SUPPLIED RECORDS
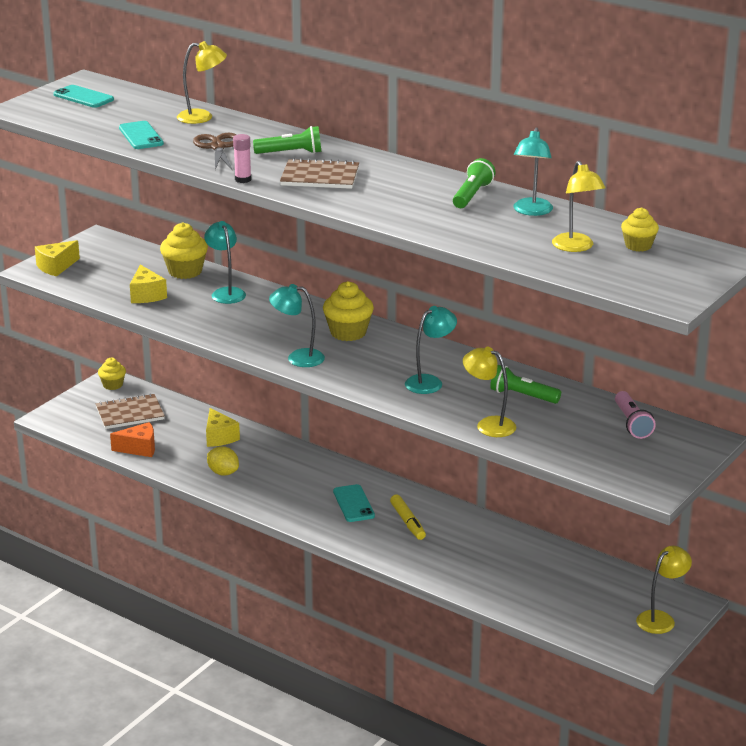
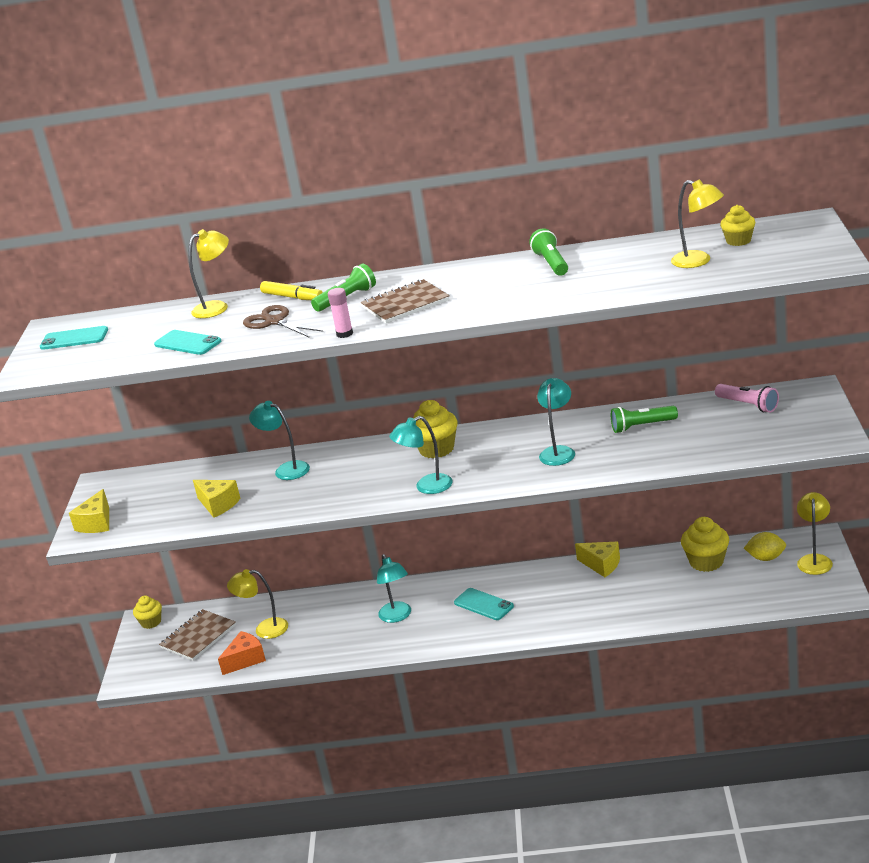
camera: 30 degrees left, 0 degrees up
(185, 271) = (223, 471): yellow cupcake -> yellow cupcake (706, 562)
(219, 437) = (303, 614): yellow cheese -> yellow cheese (601, 565)
(223, 473) = (345, 639): yellow lemon -> yellow lemon (766, 558)
(407, 522) = (544, 595): yellow marker -> yellow marker (292, 297)
(488, 425) = (652, 458): yellow lamp -> yellow lamp (264, 629)
(531, 211) = (617, 254): turquoise lamp -> turquoise lamp (397, 616)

HOW TO COMPLETE THIS TASK
Restate each entry word for word. Omit every picture.

REPLY TO THE EXERCISE
camera: 30 degrees left, 0 degrees up
(185, 271) = (223, 471): yellow cupcake -> yellow cupcake (706, 562)
(219, 437) = (303, 614): yellow cheese -> yellow cheese (601, 565)
(223, 473) = (345, 639): yellow lemon -> yellow lemon (766, 558)
(407, 522) = (544, 595): yellow marker -> yellow marker (292, 297)
(488, 425) = (652, 458): yellow lamp -> yellow lamp (264, 629)
(531, 211) = (617, 254): turquoise lamp -> turquoise lamp (397, 616)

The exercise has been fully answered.